# TASK OBJECTIVE
Print the listing below in its entirety, character for character.

# GIVEN ENTRIES

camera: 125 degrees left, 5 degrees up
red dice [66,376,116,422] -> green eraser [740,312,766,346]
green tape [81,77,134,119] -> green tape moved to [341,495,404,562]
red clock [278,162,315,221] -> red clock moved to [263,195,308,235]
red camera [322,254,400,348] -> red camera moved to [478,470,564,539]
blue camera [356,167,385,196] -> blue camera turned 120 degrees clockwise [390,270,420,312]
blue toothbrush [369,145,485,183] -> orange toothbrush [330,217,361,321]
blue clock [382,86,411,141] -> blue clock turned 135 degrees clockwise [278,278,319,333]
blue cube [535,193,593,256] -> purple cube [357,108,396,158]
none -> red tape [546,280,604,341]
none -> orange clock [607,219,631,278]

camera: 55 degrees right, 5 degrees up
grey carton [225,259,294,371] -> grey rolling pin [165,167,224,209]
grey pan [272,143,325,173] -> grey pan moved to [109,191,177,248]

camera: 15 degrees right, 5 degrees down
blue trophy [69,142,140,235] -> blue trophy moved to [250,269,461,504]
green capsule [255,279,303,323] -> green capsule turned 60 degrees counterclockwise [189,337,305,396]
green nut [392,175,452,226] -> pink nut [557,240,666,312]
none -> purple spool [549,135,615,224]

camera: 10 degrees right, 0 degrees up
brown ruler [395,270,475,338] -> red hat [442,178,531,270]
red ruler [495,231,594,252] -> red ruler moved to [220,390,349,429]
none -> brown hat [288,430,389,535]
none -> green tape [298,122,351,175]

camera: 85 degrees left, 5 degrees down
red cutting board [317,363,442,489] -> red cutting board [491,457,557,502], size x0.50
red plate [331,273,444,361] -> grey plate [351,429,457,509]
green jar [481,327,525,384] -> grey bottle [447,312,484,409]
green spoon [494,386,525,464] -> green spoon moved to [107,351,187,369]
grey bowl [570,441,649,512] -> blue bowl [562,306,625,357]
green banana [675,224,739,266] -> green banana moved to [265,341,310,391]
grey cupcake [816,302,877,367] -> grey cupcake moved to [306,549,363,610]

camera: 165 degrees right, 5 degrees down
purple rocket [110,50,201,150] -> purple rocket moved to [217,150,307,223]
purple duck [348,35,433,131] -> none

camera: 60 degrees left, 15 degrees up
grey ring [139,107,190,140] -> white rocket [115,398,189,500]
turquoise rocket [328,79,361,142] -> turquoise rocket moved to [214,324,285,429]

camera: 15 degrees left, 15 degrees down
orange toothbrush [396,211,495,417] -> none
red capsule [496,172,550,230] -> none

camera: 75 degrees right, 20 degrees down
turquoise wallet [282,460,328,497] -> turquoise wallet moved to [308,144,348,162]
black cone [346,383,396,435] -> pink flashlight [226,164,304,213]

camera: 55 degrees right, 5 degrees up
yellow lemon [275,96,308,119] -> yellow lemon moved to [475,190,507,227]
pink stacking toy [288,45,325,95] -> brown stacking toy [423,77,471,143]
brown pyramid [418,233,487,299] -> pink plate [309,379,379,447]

# RESULT OF THIS TASK
camera: 125 degrees left, 5 degrees up
red dice [66,376,116,422] -> green eraser [740,312,766,346]
green tape [81,77,134,119] -> green tape moved to [341,495,404,562]
red clock [278,162,315,221] -> red clock moved to [263,195,308,235]
red camera [322,254,400,348] -> red camera moved to [478,470,564,539]
blue camera [356,167,385,196] -> blue camera turned 120 degrees clockwise [390,270,420,312]
blue toothbrush [369,145,485,183] -> orange toothbrush [330,217,361,321]
blue clock [382,86,411,141] -> blue clock turned 135 degrees clockwise [278,278,319,333]
blue cube [535,193,593,256] -> purple cube [357,108,396,158]
none -> red tape [546,280,604,341]
none -> orange clock [607,219,631,278]

camera: 55 degrees right, 5 degrees up
grey carton [225,259,294,371] -> grey rolling pin [165,167,224,209]
grey pan [272,143,325,173] -> grey pan moved to [109,191,177,248]

camera: 15 degrees right, 5 degrees down
blue trophy [69,142,140,235] -> blue trophy moved to [250,269,461,504]
green capsule [255,279,303,323] -> green capsule turned 60 degrees counterclockwise [189,337,305,396]
green nut [392,175,452,226] -> pink nut [557,240,666,312]
none -> purple spool [549,135,615,224]

camera: 10 degrees right, 0 degrees up
brown ruler [395,270,475,338] -> red hat [442,178,531,270]
red ruler [495,231,594,252] -> red ruler moved to [220,390,349,429]
none -> brown hat [288,430,389,535]
none -> green tape [298,122,351,175]

camera: 85 degrees left, 5 degrees down
red cutting board [317,363,442,489] -> red cutting board [491,457,557,502], size x0.50
red plate [331,273,444,361] -> grey plate [351,429,457,509]
green jar [481,327,525,384] -> grey bottle [447,312,484,409]
green spoon [494,386,525,464] -> green spoon moved to [107,351,187,369]
grey bowl [570,441,649,512] -> blue bowl [562,306,625,357]
green banana [675,224,739,266] -> green banana moved to [265,341,310,391]
grey cupcake [816,302,877,367] -> grey cupcake moved to [306,549,363,610]

camera: 165 degrees right, 5 degrees down
purple rocket [110,50,201,150] -> purple rocket moved to [217,150,307,223]
purple duck [348,35,433,131] -> none

camera: 60 degrees left, 15 degrees up
grey ring [139,107,190,140] -> white rocket [115,398,189,500]
turquoise rocket [328,79,361,142] -> turquoise rocket moved to [214,324,285,429]

camera: 15 degrees left, 15 degrees down
orange toothbrush [396,211,495,417] -> none
red capsule [496,172,550,230] -> none

camera: 75 degrees right, 20 degrees down
turquoise wallet [282,460,328,497] -> turquoise wallet moved to [308,144,348,162]
black cone [346,383,396,435] -> pink flashlight [226,164,304,213]

camera: 55 degrees right, 5 degrees up
yellow lemon [275,96,308,119] -> yellow lemon moved to [475,190,507,227]
pink stacking toy [288,45,325,95] -> brown stacking toy [423,77,471,143]
brown pyramid [418,233,487,299] -> pink plate [309,379,379,447]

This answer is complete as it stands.